§ **SOURCE DATA**
================================

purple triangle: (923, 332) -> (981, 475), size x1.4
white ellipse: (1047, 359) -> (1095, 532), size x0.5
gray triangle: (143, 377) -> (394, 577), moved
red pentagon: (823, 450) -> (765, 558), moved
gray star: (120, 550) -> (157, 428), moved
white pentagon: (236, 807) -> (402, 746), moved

================================

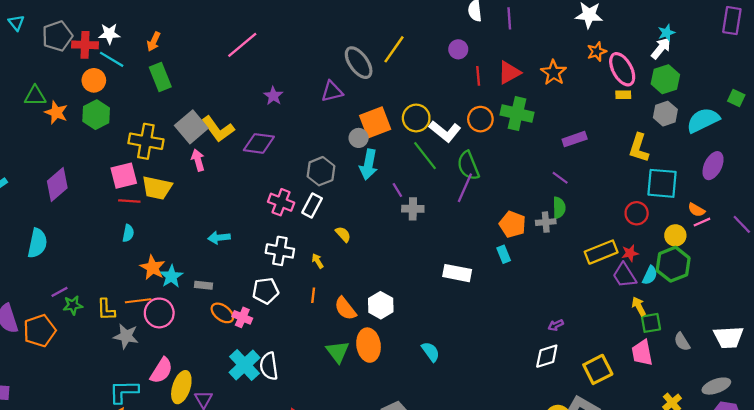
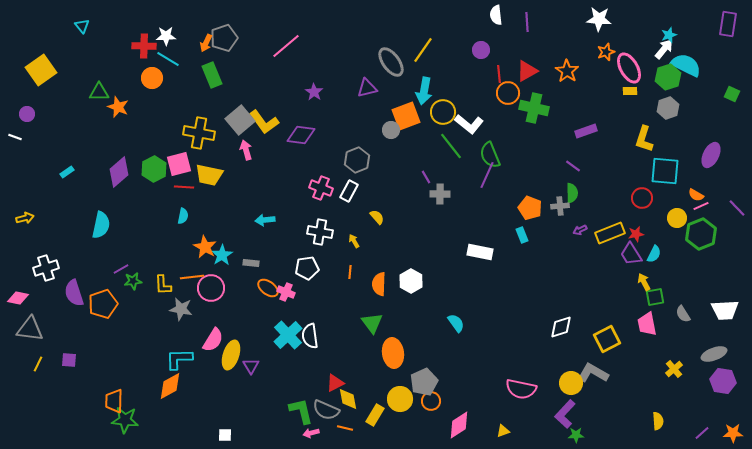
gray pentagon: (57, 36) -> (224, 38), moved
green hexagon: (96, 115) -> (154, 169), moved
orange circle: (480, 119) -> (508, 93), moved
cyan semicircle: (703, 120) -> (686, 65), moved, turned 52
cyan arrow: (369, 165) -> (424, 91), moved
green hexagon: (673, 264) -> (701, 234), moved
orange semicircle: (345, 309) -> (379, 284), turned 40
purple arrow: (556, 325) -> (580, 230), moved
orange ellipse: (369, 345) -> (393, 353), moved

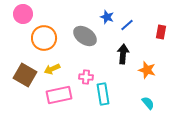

================================

Everything above from the line with "gray pentagon: (57, 36) -> (224, 38), moved" to the line with "cyan arrow: (369, 165) -> (424, 91), moved", both included, must be repeated exactly, and nothing outside that range.

§ **OUTPUT FOR THIS EXERCISE**
gray pentagon: (57, 36) -> (224, 38), moved
green hexagon: (96, 115) -> (154, 169), moved
orange circle: (480, 119) -> (508, 93), moved
cyan semicircle: (703, 120) -> (686, 65), moved, turned 52
cyan arrow: (369, 165) -> (424, 91), moved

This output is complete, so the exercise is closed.